*DATASET CONTENT*
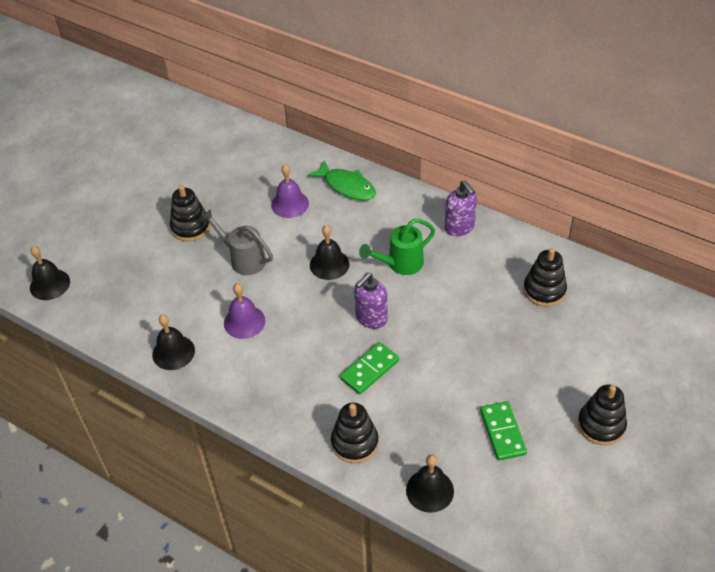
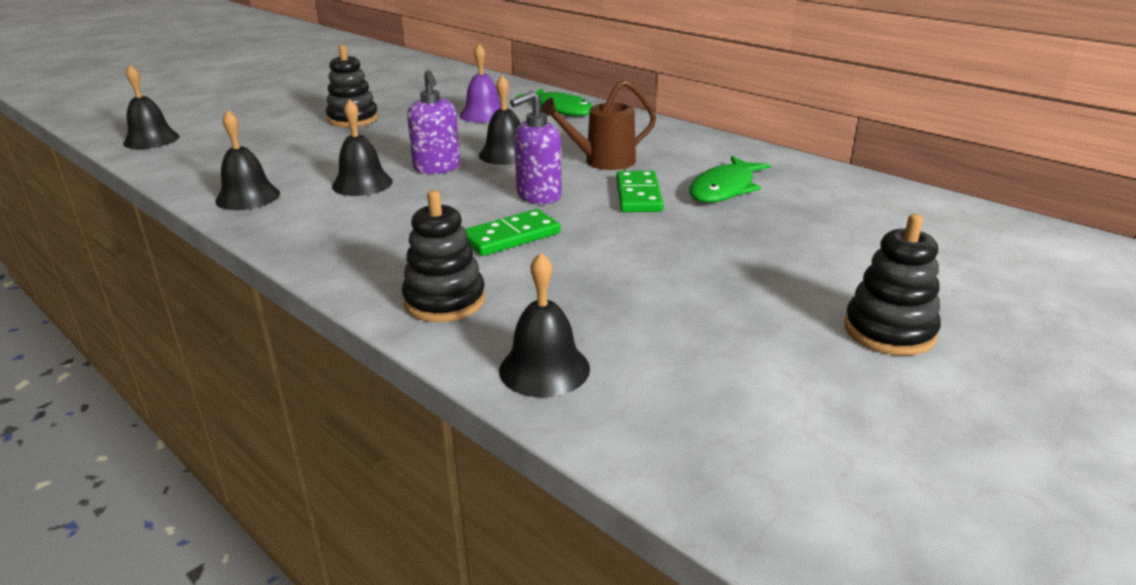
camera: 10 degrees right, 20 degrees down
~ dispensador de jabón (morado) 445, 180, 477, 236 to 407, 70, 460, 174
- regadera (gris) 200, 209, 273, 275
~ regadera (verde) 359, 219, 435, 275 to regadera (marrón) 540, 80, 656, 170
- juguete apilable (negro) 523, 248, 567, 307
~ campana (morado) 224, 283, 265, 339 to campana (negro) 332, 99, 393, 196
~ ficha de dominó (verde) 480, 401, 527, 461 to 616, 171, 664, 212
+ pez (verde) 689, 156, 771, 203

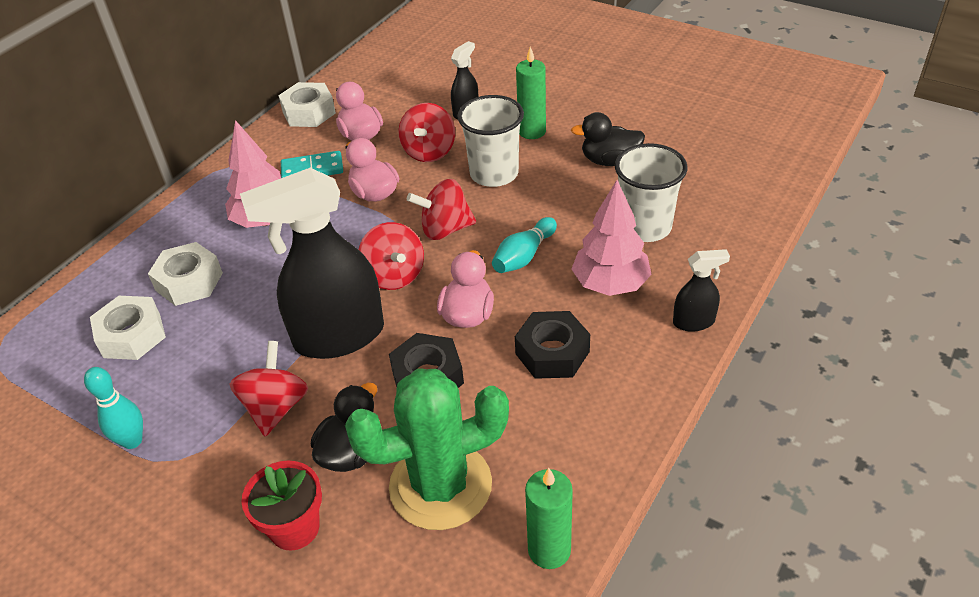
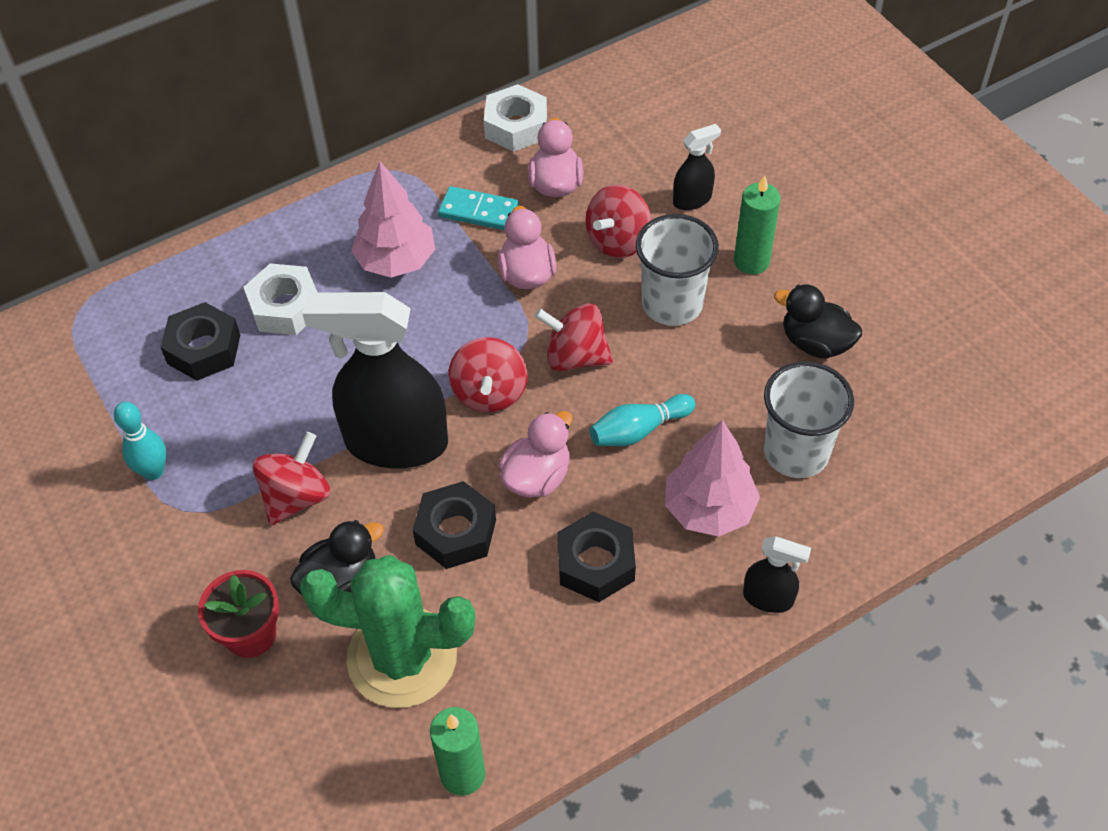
camera: 25 degrees right, 10 degrees up
~ tuerca (blanco) 90, 296, 166, 360 to tuerca (negro) 160, 302, 240, 381

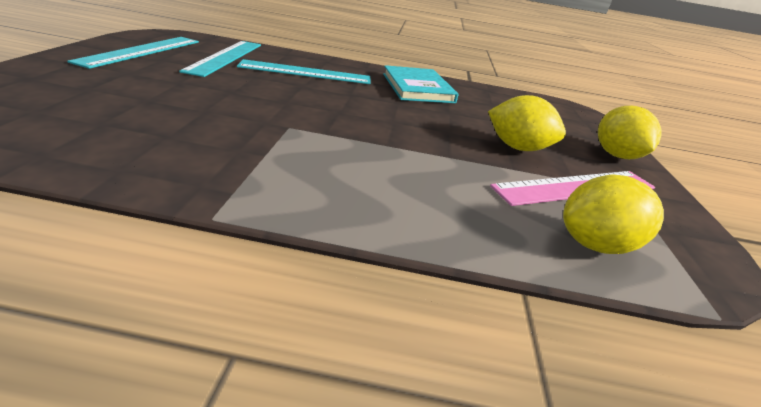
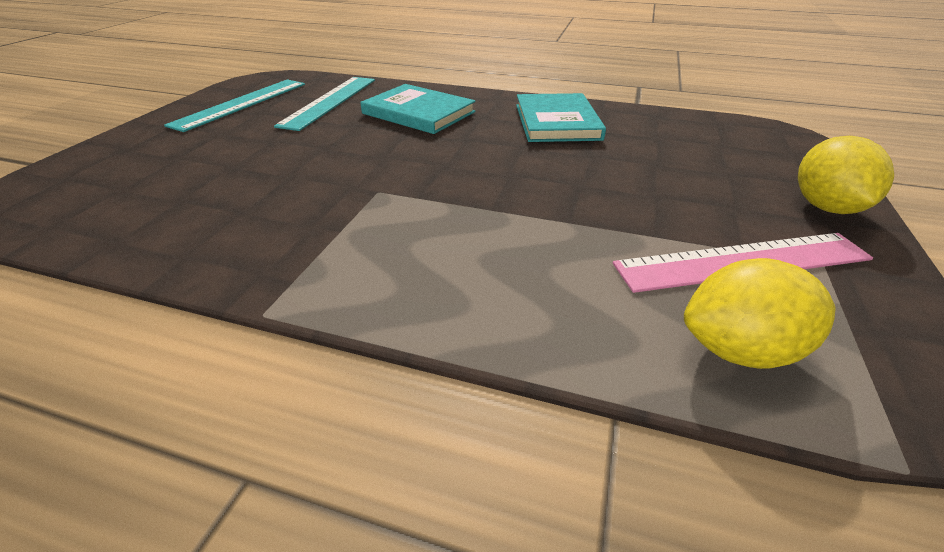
camera: 15 degrees right, 5 degrees up
~ regla (turquesa) 237, 59, 371, 84 to libro (turquesa) 360, 84, 476, 134
- limón (amarillo) 488, 95, 566, 151

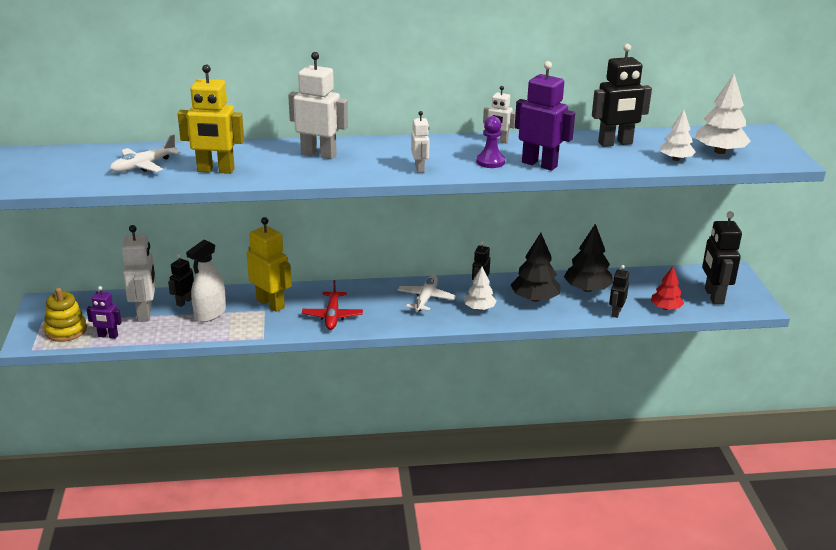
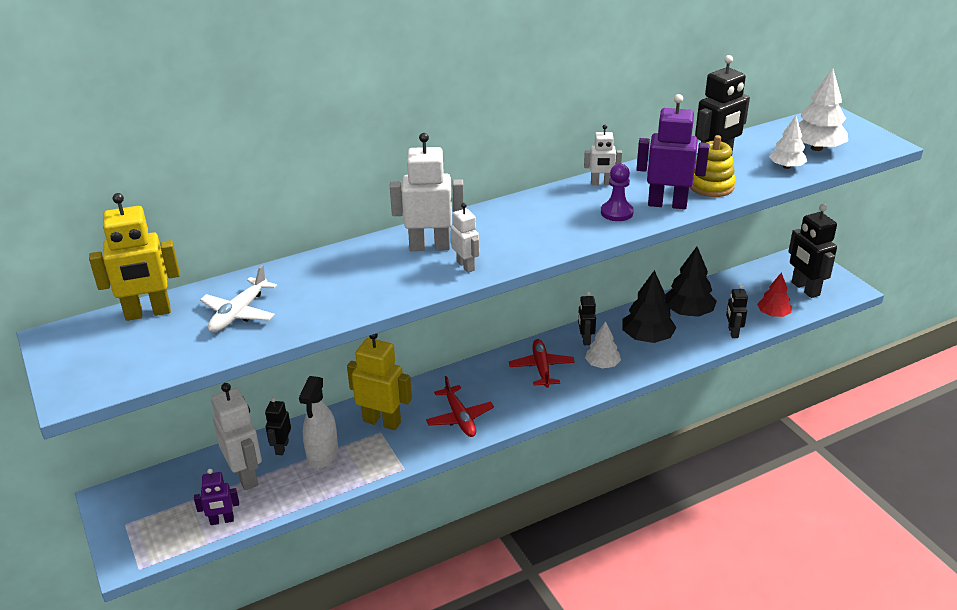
camera: 20 degrees left, 5 degrees up
~ robot (amarillo) 178, 65, 244, 174 to 89, 193, 180, 321
~ robot (blanco) 411, 111, 430, 173 to 451, 203, 479, 273
~ avión (blanco) 398, 275, 456, 312 to avión (rojo) 509, 339, 575, 388
~ juguete apilable (amarillo) 44, 288, 87, 342 to 690, 135, 736, 197

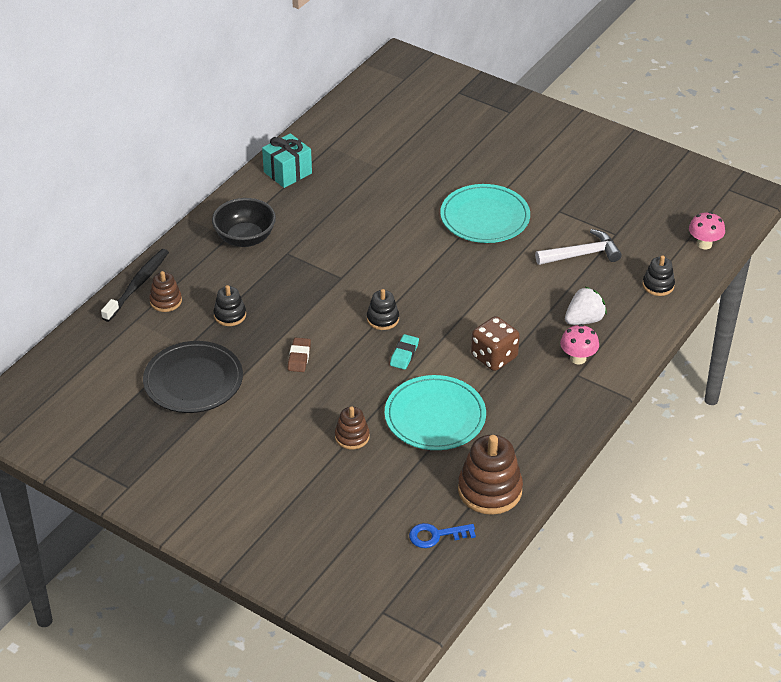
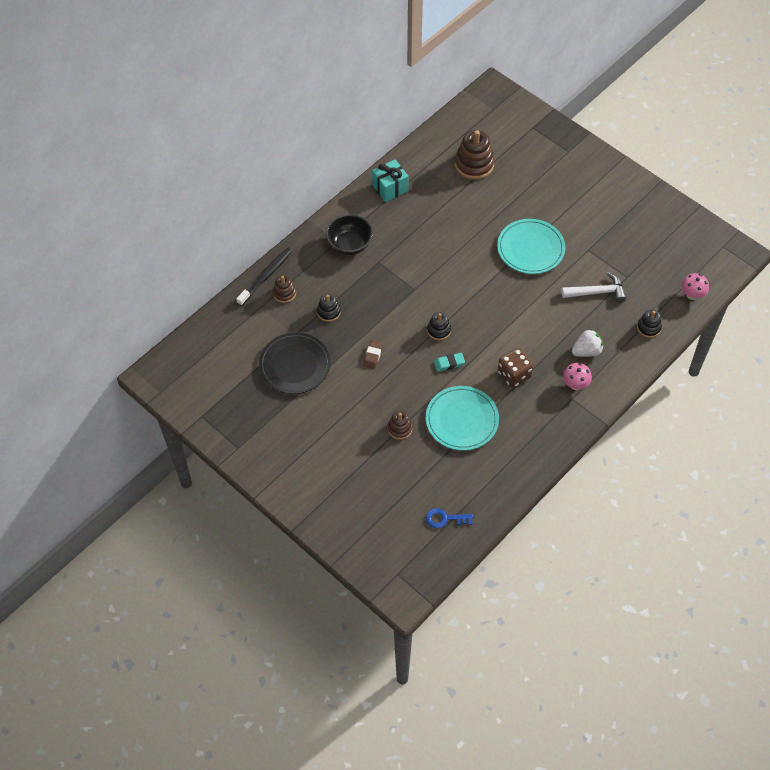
camera: 10 degrees right, 15 degrees up
~ goma de borrar (turquesa) 390, 334, 419, 370 = 434, 353, 465, 372 45 degrees clockwise
~ juguete apilable (marrón) 458, 435, 523, 515 to 455, 130, 495, 180

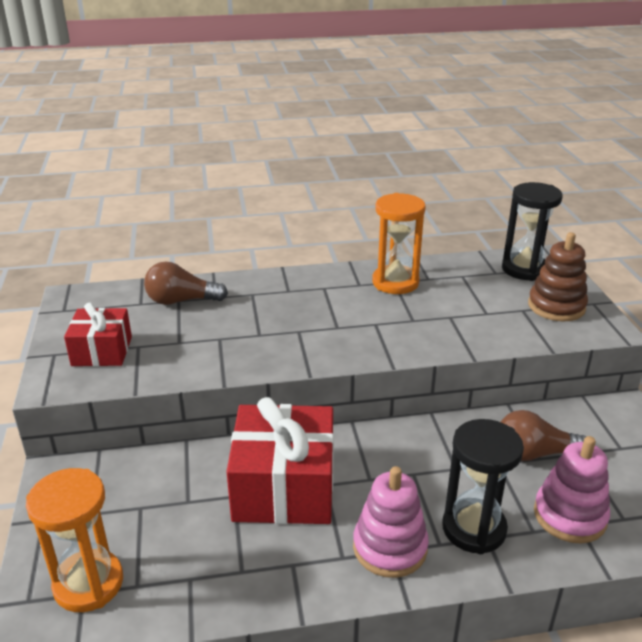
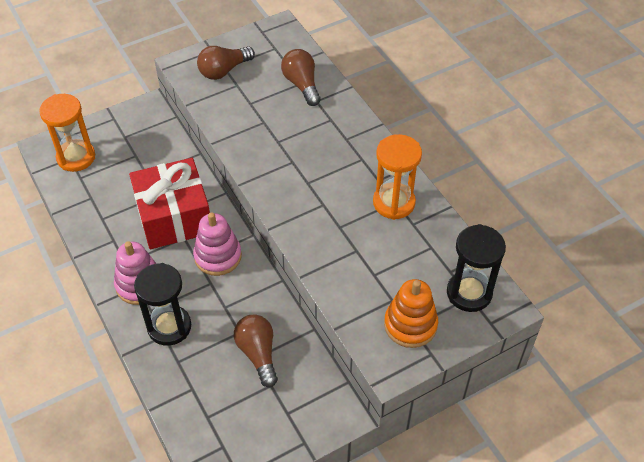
camera: 70 degrees right, 20 degrees up
~ juguete apilable (marrón) 528, 232, 588, 321 to juguete apilable (naranja) 384, 279, 438, 348
~ regalo (rojo) 64, 303, 132, 366 to bombilla (marrón) 197, 46, 255, 80
~ juguete apilable (rosa) 534, 436, 610, 544 to 193, 212, 242, 276

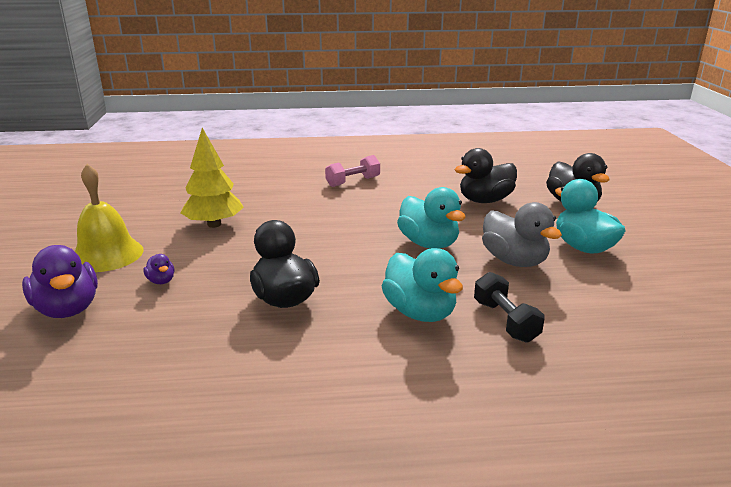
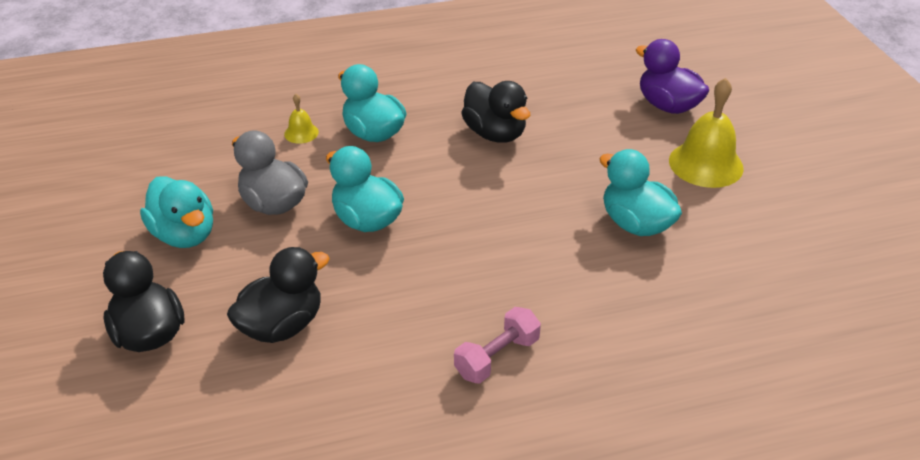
camera: 170 degrees right, 15 degrees up
~ árbol (amarillo) 180, 128, 244, 228 to pato (turquesa) 599, 149, 682, 236
- pato (morado) 143, 254, 174, 284
~ mancuerna (negro) 474, 272, 545, 343 to campana (amarillo) 284, 94, 319, 144

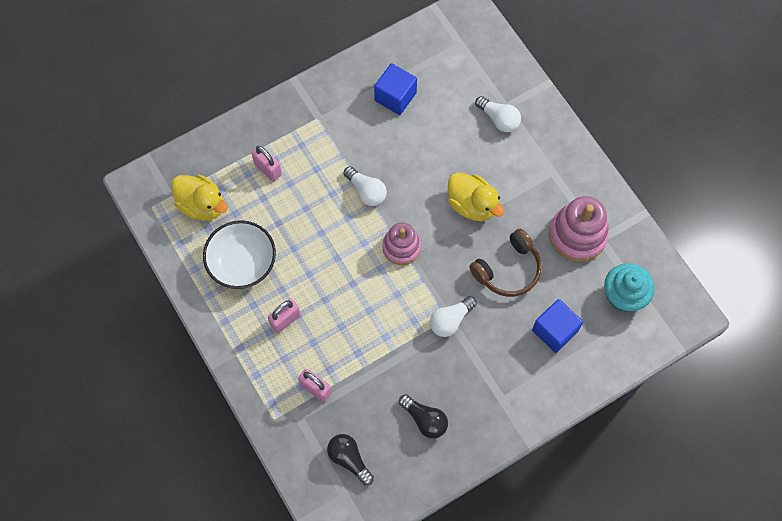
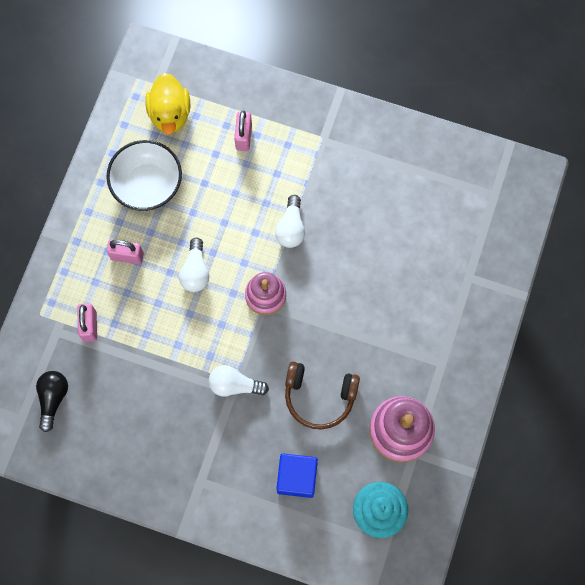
camera: 50 degrees right, 5 degrees up
- cubo (azul) 374, 63, 417, 115
~ bombilla (blanco) 475, 96, 521, 132 to 179, 238, 209, 292
- pato (amarillo) 448, 172, 505, 221
- bombilla (negro) 399, 394, 448, 439

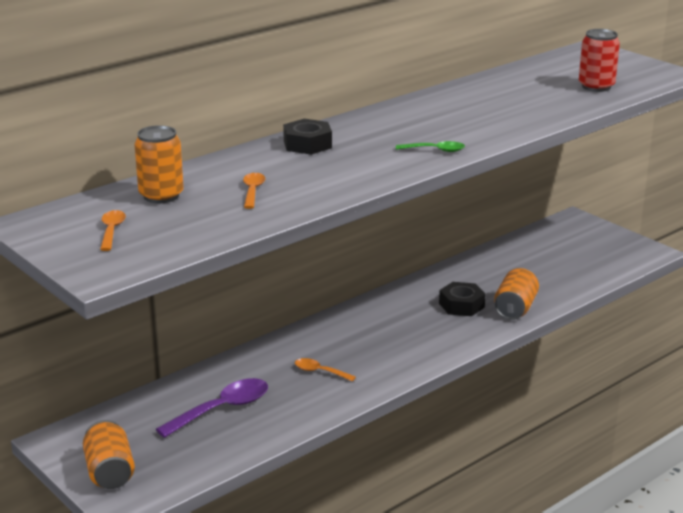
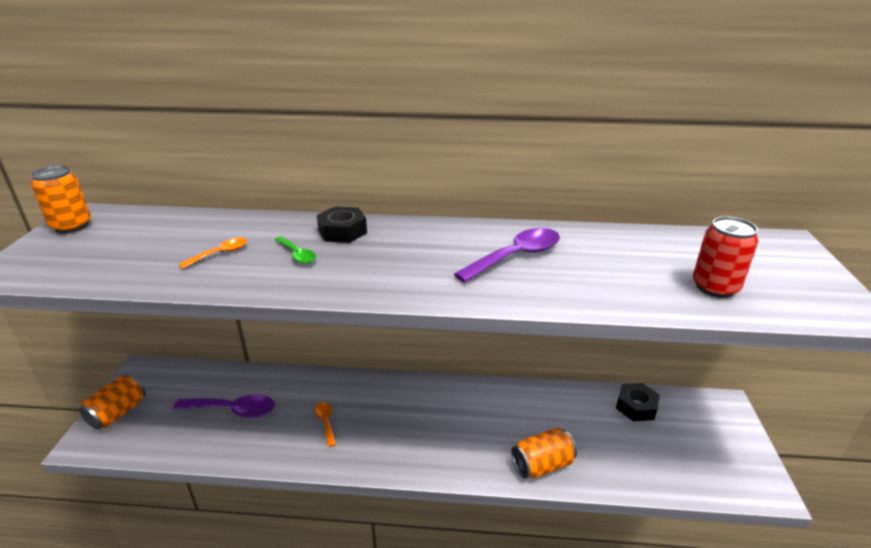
camera: 45 degrees right, 5 degrees up
~ lata (naranja) 134, 125, 184, 203 to 31, 165, 91, 233
~ cuchara (verde) 396, 141, 465, 152 to 275, 236, 316, 264
- cuchara (naranja) 100, 210, 126, 251
~ tuerca (negro) 439, 282, 486, 316 to 616, 383, 660, 422
+ cuchara (morado) 454, 228, 560, 283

*EXERCISE DESCRIPTION*
Print the material again, unchanged, without its pictures.

*ANSWER TO THE EXERCISE*
camera: 10 degrees right, 20 degrees down
~ dispensador de jabón (morado) 445, 180, 477, 236 to 407, 70, 460, 174
- regadera (gris) 200, 209, 273, 275
~ regadera (verde) 359, 219, 435, 275 to regadera (marrón) 540, 80, 656, 170
- juguete apilable (negro) 523, 248, 567, 307
~ campana (morado) 224, 283, 265, 339 to campana (negro) 332, 99, 393, 196
~ ficha de dominó (verde) 480, 401, 527, 461 to 616, 171, 664, 212
+ pez (verde) 689, 156, 771, 203

camera: 25 degrees right, 10 degrees up
~ tuerca (blanco) 90, 296, 166, 360 to tuerca (negro) 160, 302, 240, 381

camera: 15 degrees right, 5 degrees up
~ regla (turquesa) 237, 59, 371, 84 to libro (turquesa) 360, 84, 476, 134
- limón (amarillo) 488, 95, 566, 151

camera: 20 degrees left, 5 degrees up
~ robot (amarillo) 178, 65, 244, 174 to 89, 193, 180, 321
~ robot (blanco) 411, 111, 430, 173 to 451, 203, 479, 273
~ avión (blanco) 398, 275, 456, 312 to avión (rojo) 509, 339, 575, 388
~ juguete apilable (amarillo) 44, 288, 87, 342 to 690, 135, 736, 197

camera: 10 degrees right, 15 degrees up
~ goma de borrar (turquesa) 390, 334, 419, 370 = 434, 353, 465, 372 45 degrees clockwise
~ juguete apilable (marrón) 458, 435, 523, 515 to 455, 130, 495, 180

camera: 70 degrees right, 20 degrees up
~ juguete apilable (marrón) 528, 232, 588, 321 to juguete apilable (naranja) 384, 279, 438, 348
~ regalo (rojo) 64, 303, 132, 366 to bombilla (marrón) 197, 46, 255, 80
~ juguete apilable (rosa) 534, 436, 610, 544 to 193, 212, 242, 276

camera: 170 degrees right, 15 degrees up
~ árbol (amarillo) 180, 128, 244, 228 to pato (turquesa) 599, 149, 682, 236
- pato (morado) 143, 254, 174, 284
~ mancuerna (negro) 474, 272, 545, 343 to campana (amarillo) 284, 94, 319, 144

camera: 50 degrees right, 5 degrees up
- cubo (azul) 374, 63, 417, 115
~ bombilla (blanco) 475, 96, 521, 132 to 179, 238, 209, 292
- pato (amarillo) 448, 172, 505, 221
- bombilla (negro) 399, 394, 448, 439

camera: 45 degrees right, 5 degrees up
~ lata (naranja) 134, 125, 184, 203 to 31, 165, 91, 233
~ cuchara (verde) 396, 141, 465, 152 to 275, 236, 316, 264
- cuchara (naranja) 100, 210, 126, 251
~ tuerca (negro) 439, 282, 486, 316 to 616, 383, 660, 422
+ cuchara (morado) 454, 228, 560, 283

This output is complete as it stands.